▶ **Your instructions**: Look through the records and copy every line in which "degrees" appears.

Dataset entries

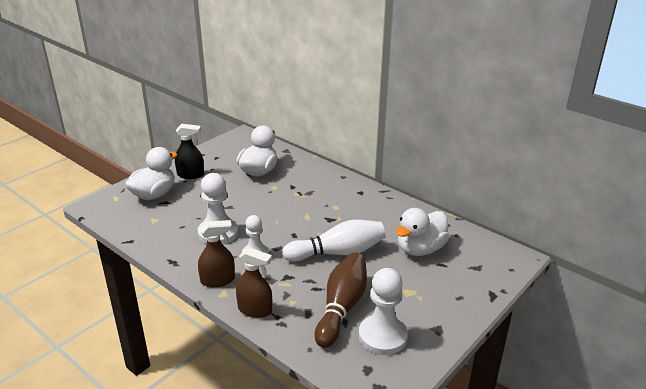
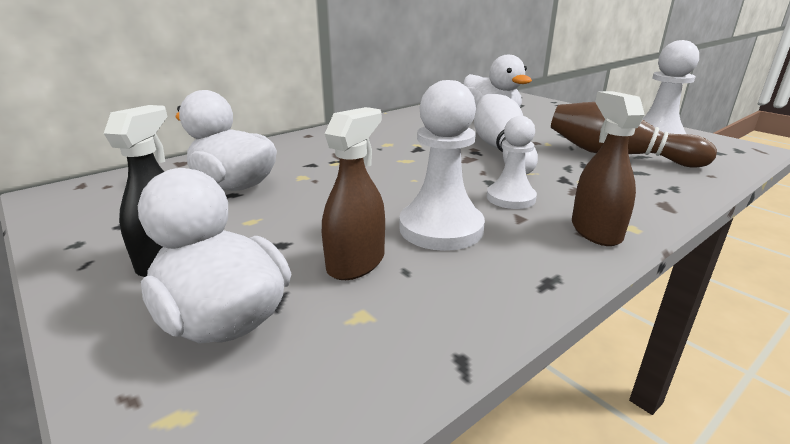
camera: 80 degrees left, 5 degrees down
(255, 310) = (657, 203): brown spray bottle -> brown spray bottle (356, 262)

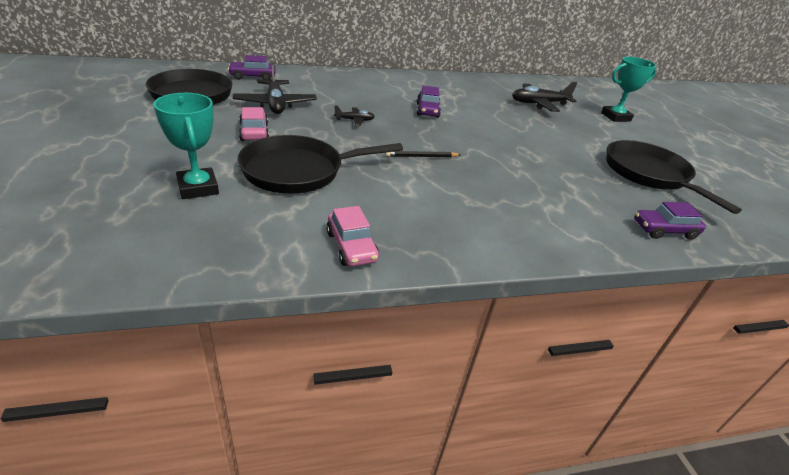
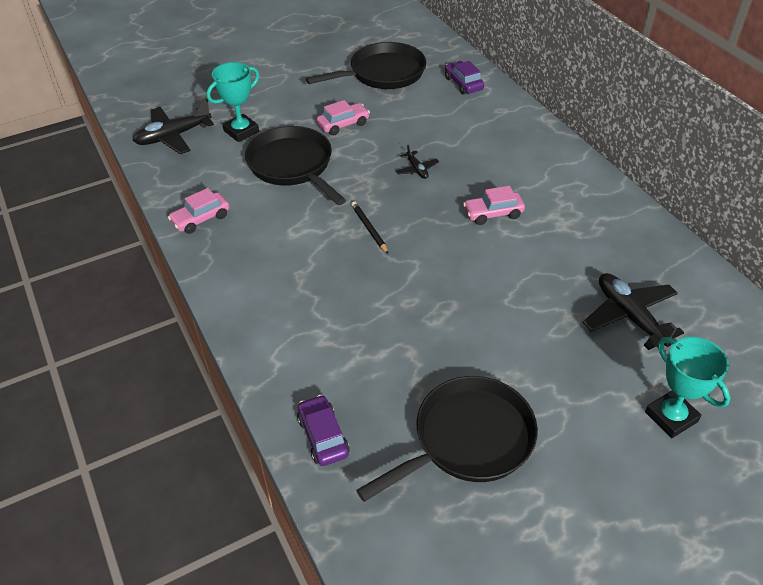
camera: 80 degrees right, 10 degrees up
(275, 104) = (410, 116): black plane -> black plane (173, 136)
(427, 110) = (493, 213): purple car -> pink car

▶ **Task result**:
camera: 80 degrees left, 5 degrees down
camera: 80 degrees right, 10 degrees up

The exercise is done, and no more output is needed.